**WORK TO COMPLETE**
Exactly as written, return the entries below, minus any pictures.

# # #

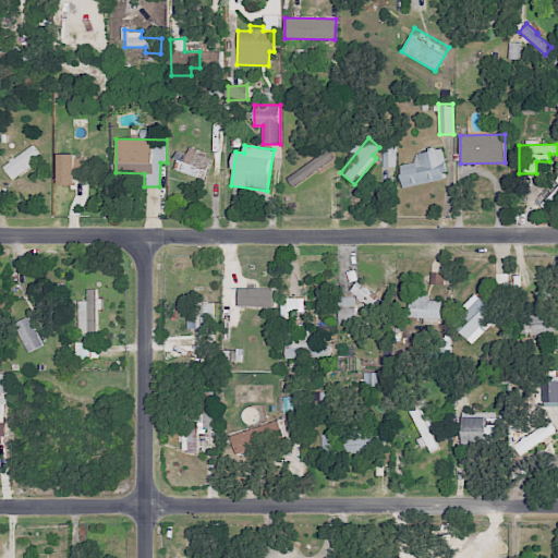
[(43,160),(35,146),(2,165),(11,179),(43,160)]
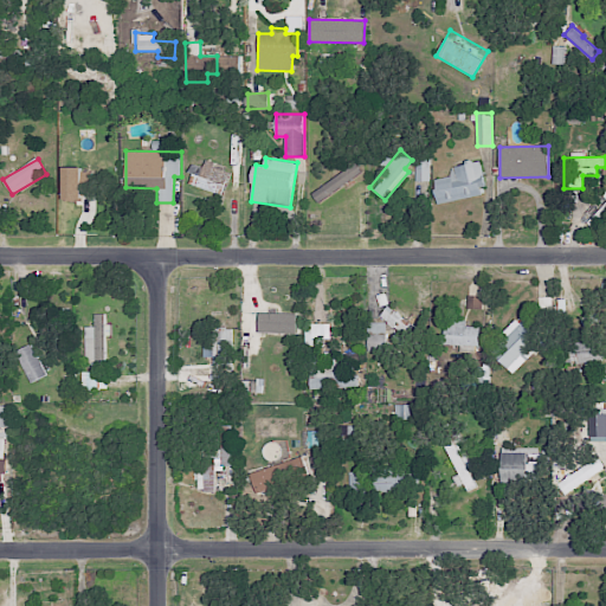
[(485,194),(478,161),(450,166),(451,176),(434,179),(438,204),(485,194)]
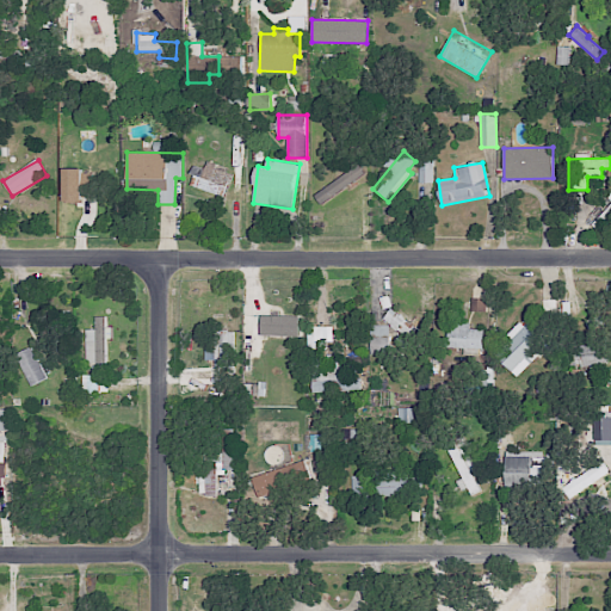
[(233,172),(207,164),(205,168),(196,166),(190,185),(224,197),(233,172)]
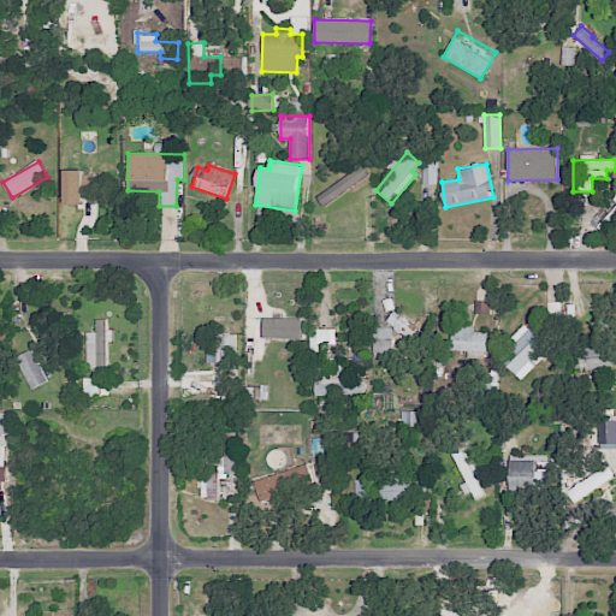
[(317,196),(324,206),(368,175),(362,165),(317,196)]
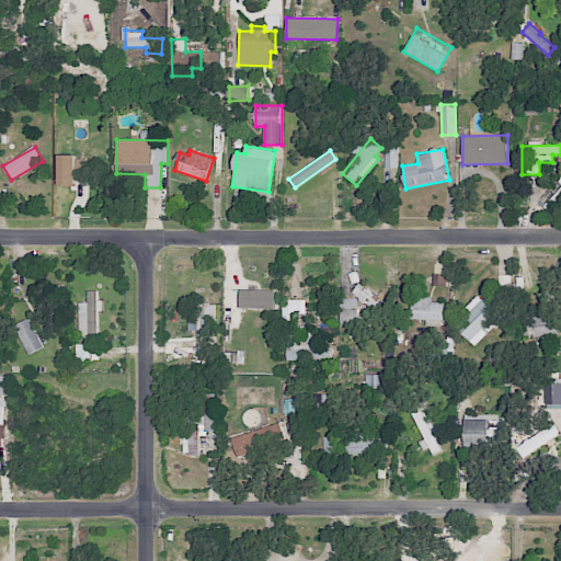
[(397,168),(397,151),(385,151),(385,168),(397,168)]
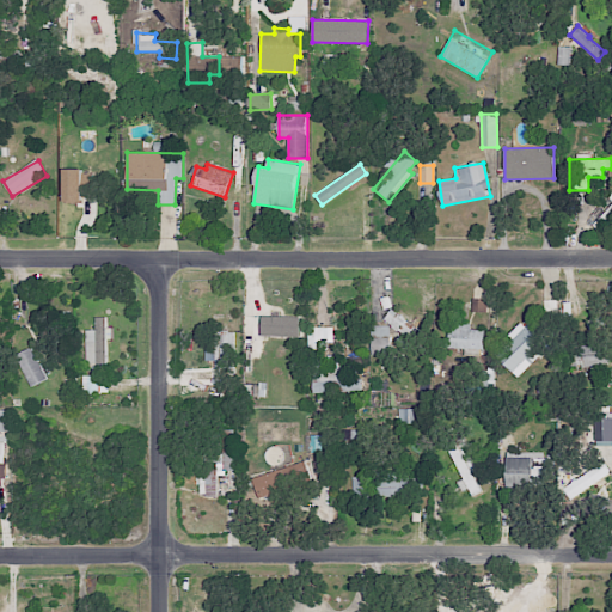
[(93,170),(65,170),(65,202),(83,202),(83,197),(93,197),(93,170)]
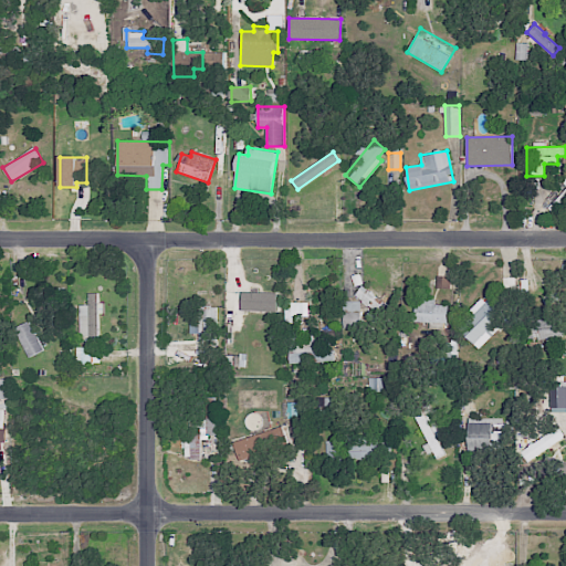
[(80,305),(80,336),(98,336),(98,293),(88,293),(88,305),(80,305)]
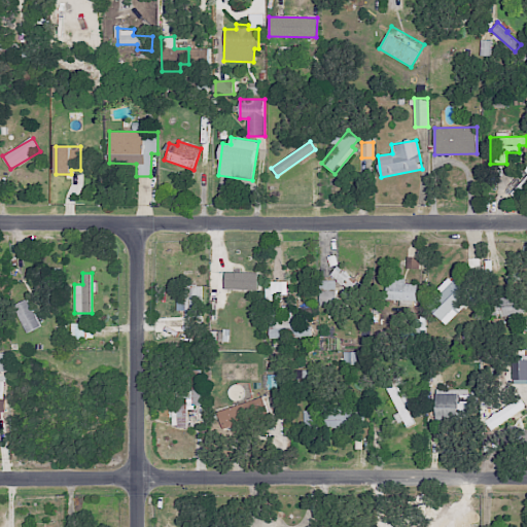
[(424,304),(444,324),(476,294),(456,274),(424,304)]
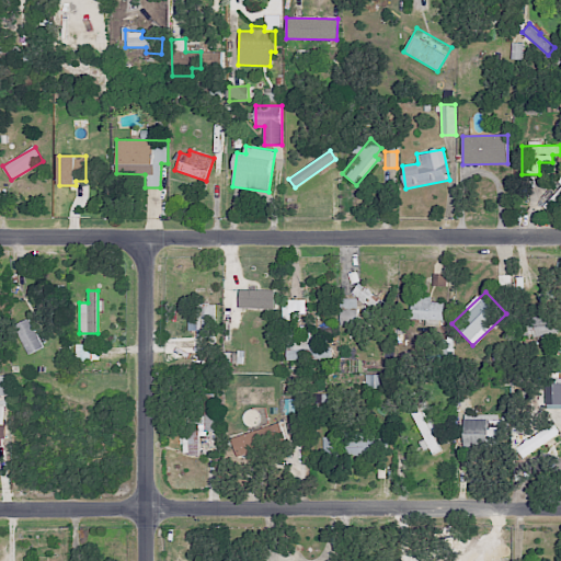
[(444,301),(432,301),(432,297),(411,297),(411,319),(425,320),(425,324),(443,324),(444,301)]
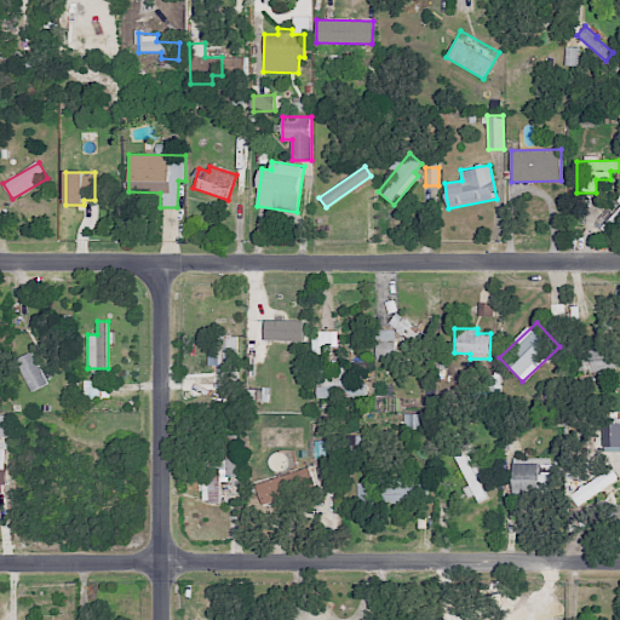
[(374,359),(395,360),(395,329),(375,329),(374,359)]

# # #

**SOLUTION BELOW**
[(43,160),(35,146),(2,165),(11,179),(43,160)]
[(485,194),(478,161),(450,166),(451,176),(434,179),(438,204),(485,194)]
[(233,172),(207,164),(205,168),(196,166),(190,185),(224,197),(233,172)]
[(317,196),(324,206),(368,175),(362,165),(317,196)]
[(397,168),(397,151),(385,151),(385,168),(397,168)]
[(93,170),(65,170),(65,202),(83,202),(83,197),(93,197),(93,170)]
[(80,305),(80,336),(98,336),(98,293),(88,293),(88,305),(80,305)]
[(424,304),(444,324),(476,294),(456,274),(424,304)]
[(444,301),(432,301),(432,297),(411,297),(411,319),(425,320),(425,324),(443,324),(444,301)]
[(374,359),(395,360),(395,329),(375,329),(374,359)]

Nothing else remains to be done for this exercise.